Dataset records
= = = = =

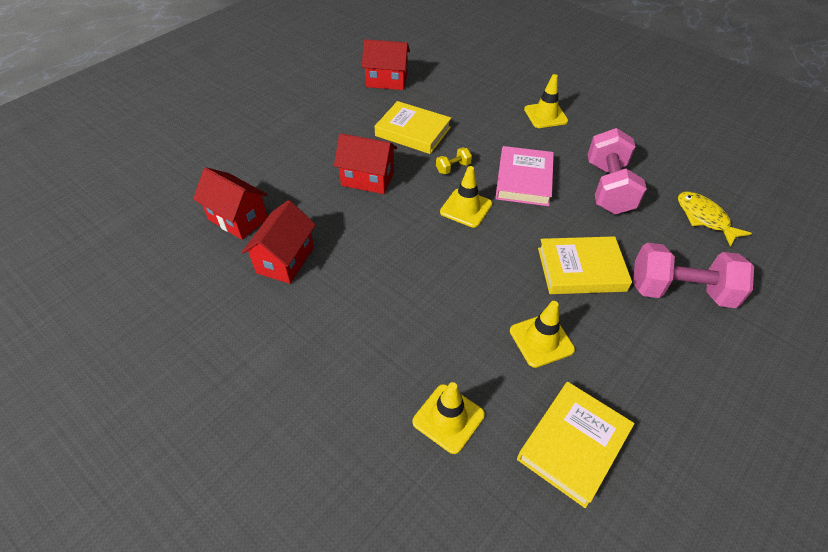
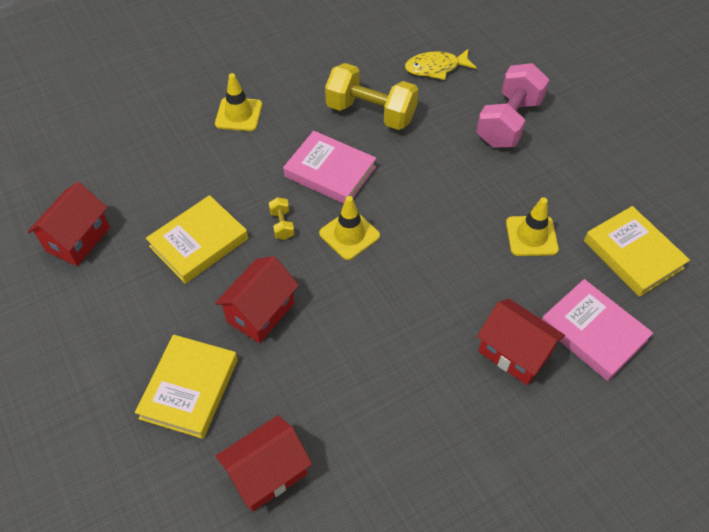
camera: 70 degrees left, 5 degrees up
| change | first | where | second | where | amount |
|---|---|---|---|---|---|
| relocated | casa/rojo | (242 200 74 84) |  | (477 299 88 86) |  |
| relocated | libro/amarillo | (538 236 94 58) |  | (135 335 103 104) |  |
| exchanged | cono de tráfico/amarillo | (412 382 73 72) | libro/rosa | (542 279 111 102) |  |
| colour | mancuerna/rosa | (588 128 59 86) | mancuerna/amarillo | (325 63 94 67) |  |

= = = = =

Lines from the one containing "relocated | casa/rojo" through the final line of the entries are the only ones to print, and each must match exactly.

| relocated | casa/rojo | (242 200 74 84) |  | (477 299 88 86) |  |
| relocated | libro/amarillo | (538 236 94 58) |  | (135 335 103 104) |  |
| exchanged | cono de tráfico/amarillo | (412 382 73 72) | libro/rosa | (542 279 111 102) |  |
| colour | mancuerna/rosa | (588 128 59 86) | mancuerna/amarillo | (325 63 94 67) |  |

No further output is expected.